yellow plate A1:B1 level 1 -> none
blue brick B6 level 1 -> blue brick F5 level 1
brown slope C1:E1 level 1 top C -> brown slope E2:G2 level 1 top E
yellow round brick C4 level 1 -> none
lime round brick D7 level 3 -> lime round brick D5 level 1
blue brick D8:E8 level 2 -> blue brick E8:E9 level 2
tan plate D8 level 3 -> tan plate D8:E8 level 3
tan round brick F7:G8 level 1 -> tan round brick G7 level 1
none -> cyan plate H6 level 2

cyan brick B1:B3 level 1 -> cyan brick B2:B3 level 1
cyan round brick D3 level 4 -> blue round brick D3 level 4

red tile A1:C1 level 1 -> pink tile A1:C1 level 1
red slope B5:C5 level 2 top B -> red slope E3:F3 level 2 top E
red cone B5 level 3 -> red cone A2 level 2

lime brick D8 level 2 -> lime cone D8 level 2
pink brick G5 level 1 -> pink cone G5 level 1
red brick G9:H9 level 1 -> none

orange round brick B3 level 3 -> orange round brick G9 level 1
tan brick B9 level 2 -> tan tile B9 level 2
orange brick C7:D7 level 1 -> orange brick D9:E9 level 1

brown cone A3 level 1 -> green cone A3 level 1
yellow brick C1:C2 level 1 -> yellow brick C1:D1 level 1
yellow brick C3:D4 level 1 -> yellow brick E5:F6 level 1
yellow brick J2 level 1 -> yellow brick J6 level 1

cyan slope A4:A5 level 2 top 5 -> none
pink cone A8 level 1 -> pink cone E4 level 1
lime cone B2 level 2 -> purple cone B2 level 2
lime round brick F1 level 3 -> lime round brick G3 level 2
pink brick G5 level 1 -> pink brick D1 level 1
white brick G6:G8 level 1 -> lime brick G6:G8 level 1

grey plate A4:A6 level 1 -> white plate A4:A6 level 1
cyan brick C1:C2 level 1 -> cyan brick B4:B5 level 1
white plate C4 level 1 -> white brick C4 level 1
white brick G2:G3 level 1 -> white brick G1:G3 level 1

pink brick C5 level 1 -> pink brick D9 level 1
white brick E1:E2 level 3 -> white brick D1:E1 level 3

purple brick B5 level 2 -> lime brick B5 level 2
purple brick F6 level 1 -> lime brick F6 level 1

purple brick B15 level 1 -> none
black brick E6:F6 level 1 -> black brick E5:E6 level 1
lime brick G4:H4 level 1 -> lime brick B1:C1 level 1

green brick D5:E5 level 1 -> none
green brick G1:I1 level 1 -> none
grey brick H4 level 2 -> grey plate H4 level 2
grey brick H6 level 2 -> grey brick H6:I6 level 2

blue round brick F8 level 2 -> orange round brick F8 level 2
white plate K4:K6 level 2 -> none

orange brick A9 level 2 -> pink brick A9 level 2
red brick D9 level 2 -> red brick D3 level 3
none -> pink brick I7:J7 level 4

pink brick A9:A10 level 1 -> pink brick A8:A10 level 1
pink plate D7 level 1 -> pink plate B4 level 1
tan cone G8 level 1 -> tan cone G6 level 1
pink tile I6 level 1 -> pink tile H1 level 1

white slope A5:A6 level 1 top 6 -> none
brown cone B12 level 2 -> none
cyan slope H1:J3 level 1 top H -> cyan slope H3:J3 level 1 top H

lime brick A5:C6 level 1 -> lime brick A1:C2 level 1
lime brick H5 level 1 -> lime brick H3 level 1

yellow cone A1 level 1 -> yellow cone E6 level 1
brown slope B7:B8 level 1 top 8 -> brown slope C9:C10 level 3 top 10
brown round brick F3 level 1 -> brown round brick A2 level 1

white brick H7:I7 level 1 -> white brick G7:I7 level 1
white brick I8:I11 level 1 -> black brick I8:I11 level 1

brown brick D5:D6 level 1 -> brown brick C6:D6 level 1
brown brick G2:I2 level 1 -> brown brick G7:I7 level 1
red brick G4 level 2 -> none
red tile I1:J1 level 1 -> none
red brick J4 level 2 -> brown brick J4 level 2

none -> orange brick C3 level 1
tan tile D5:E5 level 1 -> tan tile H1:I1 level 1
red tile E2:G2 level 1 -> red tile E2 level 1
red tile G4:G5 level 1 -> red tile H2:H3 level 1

» Instructions to follow: Please count the lines in the material above that hold the word "grey", and give only the total.

» Final answer: 3